▶ ACTION ITEM
Among the entries below, find the line with "black cross: (70, 295)", then quote it and each following line up to and including the line with "gray ellipse: (231, 250)", and nothing else.

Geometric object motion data
______________________________

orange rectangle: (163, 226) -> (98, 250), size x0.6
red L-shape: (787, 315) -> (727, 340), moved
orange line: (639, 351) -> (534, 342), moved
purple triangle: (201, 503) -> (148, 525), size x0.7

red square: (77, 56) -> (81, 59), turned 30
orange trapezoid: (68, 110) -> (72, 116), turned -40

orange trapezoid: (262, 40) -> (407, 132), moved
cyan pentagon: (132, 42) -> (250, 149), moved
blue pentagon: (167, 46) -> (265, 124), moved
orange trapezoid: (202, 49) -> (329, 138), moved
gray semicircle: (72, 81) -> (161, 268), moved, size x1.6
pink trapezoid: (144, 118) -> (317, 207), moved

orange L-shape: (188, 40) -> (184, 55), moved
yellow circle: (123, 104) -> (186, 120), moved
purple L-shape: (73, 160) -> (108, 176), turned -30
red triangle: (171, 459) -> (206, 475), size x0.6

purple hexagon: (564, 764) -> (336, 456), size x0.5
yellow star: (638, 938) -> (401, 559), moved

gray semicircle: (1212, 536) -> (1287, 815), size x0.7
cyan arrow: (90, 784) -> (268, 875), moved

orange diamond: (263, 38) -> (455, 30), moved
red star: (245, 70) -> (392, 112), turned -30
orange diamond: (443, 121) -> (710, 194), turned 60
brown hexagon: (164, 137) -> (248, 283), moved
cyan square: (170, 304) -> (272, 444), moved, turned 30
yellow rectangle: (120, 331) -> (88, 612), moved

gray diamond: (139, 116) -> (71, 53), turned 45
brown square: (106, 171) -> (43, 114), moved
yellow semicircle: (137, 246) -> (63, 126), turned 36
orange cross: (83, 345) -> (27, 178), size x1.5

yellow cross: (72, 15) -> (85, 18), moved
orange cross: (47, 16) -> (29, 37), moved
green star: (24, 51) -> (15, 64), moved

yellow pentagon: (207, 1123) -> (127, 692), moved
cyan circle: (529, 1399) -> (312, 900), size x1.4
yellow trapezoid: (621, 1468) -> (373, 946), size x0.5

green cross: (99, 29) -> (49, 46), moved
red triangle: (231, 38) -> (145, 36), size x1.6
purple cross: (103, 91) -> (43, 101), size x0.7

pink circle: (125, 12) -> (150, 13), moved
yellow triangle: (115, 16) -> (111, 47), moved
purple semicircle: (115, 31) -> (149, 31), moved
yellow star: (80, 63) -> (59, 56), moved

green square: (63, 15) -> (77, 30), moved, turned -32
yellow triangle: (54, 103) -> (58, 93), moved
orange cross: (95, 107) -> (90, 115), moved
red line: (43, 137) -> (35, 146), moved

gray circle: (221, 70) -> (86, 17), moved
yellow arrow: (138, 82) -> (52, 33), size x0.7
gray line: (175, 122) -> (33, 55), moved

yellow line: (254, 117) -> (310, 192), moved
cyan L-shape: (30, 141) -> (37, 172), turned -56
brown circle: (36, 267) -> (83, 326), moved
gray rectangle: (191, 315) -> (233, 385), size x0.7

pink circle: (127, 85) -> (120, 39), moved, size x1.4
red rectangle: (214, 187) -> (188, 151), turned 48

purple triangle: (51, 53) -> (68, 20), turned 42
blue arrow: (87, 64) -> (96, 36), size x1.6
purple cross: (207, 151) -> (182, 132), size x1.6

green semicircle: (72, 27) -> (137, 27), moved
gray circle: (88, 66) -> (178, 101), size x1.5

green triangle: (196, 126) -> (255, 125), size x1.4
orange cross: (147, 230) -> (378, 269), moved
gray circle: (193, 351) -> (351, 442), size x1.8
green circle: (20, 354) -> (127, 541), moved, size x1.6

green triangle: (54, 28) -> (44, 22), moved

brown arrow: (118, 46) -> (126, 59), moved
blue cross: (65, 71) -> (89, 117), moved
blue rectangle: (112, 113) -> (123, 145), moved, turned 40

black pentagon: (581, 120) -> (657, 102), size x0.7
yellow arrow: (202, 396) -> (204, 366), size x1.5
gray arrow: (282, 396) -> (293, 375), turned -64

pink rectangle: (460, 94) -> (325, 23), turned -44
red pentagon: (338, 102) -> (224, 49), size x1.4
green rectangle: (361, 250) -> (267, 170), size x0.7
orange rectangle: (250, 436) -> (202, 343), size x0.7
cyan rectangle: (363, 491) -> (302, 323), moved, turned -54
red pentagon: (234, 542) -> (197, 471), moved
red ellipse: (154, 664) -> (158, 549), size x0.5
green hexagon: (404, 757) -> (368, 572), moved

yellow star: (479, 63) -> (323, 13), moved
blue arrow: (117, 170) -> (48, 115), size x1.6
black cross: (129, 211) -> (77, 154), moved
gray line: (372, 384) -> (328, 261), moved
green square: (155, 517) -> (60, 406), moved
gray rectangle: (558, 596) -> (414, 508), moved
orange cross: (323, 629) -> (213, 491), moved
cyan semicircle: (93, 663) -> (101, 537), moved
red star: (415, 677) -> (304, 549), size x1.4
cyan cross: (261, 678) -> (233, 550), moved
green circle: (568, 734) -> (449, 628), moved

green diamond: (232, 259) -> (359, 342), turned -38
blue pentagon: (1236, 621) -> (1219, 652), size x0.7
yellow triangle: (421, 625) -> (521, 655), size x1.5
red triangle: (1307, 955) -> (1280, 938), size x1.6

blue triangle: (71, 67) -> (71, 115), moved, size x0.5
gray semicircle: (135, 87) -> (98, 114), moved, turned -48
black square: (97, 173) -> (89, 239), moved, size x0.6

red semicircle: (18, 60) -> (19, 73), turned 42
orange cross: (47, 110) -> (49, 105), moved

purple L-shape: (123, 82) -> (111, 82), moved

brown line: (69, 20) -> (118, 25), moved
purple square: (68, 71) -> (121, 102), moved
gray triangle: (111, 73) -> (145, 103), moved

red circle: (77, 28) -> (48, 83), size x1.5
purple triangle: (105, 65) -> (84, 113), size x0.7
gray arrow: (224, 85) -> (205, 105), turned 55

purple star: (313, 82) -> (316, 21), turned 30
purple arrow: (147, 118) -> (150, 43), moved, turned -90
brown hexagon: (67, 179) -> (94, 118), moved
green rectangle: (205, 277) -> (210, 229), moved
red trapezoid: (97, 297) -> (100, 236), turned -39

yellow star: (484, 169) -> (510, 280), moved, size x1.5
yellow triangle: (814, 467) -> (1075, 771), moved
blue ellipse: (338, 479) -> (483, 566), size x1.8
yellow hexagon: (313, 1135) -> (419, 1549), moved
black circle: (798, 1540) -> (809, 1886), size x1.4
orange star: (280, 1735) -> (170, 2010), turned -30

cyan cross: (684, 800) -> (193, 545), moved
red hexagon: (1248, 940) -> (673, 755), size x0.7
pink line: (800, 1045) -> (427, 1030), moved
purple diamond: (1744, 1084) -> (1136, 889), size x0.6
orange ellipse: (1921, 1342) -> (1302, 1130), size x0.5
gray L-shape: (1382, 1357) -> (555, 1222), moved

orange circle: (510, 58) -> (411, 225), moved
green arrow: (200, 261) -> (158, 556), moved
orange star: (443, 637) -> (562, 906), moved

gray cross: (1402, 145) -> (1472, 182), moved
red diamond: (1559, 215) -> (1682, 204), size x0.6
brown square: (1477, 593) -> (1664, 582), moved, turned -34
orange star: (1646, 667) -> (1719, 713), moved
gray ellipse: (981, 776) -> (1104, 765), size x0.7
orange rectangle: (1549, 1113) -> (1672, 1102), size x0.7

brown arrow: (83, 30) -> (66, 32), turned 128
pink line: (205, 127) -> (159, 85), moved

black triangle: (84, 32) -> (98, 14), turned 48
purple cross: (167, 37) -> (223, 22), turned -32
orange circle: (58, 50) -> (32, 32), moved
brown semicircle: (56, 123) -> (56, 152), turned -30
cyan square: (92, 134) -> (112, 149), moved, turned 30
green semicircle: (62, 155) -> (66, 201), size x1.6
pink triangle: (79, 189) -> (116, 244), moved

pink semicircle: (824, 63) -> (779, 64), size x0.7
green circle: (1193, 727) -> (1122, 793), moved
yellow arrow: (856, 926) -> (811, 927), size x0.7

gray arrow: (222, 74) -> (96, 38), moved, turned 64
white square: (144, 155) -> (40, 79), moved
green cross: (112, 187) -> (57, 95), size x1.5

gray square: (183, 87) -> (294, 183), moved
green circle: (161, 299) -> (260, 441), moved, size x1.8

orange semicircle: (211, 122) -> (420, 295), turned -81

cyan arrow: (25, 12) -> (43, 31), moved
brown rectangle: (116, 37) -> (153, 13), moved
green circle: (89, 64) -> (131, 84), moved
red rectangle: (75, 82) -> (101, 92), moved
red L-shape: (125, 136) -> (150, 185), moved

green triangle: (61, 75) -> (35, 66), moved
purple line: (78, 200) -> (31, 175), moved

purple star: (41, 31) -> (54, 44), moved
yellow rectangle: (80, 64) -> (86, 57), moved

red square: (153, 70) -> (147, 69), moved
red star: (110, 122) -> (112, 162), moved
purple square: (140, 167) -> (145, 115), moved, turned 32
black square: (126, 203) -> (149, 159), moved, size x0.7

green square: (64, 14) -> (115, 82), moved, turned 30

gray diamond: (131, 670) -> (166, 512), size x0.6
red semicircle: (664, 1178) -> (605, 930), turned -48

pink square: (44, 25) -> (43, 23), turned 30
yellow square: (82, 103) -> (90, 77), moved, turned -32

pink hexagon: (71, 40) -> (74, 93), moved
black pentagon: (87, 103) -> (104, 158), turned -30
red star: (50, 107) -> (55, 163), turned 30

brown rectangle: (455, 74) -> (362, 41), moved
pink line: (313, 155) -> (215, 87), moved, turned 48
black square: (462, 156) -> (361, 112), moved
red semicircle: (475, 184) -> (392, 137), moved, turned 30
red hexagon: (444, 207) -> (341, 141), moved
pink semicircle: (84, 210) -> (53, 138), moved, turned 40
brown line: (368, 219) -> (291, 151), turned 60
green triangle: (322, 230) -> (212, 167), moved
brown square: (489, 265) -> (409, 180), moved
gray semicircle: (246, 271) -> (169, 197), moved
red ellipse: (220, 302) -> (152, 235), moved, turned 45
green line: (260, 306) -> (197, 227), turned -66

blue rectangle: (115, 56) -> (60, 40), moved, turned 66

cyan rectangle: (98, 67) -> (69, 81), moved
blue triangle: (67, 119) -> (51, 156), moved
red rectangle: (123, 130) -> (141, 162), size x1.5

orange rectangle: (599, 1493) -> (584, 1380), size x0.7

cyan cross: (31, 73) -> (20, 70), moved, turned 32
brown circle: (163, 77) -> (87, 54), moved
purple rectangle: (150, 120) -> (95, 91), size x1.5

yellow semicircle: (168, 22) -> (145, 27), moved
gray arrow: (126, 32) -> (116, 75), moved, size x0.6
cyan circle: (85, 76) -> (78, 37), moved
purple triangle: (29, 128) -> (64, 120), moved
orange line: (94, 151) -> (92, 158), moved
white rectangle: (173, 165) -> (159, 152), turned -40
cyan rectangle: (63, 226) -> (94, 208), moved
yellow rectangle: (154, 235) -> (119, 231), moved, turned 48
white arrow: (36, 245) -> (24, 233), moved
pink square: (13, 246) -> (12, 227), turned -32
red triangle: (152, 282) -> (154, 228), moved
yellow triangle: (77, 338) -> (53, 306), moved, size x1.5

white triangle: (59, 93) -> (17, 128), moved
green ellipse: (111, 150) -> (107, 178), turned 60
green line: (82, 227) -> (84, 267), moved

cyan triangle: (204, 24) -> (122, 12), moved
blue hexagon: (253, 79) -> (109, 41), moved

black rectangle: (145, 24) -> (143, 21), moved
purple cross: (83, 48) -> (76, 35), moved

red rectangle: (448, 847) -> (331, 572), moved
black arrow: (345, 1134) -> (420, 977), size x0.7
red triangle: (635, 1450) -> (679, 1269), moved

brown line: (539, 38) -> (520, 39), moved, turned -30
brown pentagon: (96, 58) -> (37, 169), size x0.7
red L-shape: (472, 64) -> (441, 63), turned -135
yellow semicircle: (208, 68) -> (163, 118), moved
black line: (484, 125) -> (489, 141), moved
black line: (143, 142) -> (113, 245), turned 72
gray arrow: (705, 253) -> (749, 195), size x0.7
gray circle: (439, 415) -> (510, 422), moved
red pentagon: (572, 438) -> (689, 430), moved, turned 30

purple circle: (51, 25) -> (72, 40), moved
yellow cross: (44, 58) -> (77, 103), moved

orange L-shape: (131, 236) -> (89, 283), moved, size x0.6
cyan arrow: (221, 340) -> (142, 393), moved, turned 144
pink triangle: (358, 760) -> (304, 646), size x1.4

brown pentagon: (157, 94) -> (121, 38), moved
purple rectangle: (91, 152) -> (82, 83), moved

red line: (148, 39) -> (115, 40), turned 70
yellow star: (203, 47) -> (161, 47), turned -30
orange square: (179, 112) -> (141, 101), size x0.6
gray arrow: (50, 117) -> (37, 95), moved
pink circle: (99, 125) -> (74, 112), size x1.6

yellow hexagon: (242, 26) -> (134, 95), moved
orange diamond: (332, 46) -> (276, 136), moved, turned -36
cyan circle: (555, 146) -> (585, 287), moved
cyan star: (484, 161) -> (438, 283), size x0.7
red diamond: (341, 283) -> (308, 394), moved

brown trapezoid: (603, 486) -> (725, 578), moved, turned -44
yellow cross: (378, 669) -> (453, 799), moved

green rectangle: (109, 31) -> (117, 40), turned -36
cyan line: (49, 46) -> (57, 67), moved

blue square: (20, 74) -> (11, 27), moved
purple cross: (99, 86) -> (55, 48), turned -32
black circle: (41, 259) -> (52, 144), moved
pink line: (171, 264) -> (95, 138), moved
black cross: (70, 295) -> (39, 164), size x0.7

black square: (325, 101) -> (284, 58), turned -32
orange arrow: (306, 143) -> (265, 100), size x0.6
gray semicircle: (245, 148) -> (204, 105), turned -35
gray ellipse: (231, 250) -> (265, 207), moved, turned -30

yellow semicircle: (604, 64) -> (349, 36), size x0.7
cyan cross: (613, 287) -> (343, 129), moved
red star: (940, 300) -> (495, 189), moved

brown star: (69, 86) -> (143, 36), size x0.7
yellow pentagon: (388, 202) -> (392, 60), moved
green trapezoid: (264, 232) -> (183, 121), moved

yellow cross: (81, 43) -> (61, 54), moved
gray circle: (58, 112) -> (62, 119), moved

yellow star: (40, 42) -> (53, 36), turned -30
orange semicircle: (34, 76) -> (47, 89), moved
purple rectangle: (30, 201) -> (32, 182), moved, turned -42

______________________________

▶ RESULT OF THE EXERCISE
black cross: (70, 295) -> (39, 164), size x0.7

black square: (325, 101) -> (284, 58), turned -32
orange arrow: (306, 143) -> (265, 100), size x0.6
gray semicircle: (245, 148) -> (204, 105), turned -35
gray ellipse: (231, 250) -> (265, 207), moved, turned -30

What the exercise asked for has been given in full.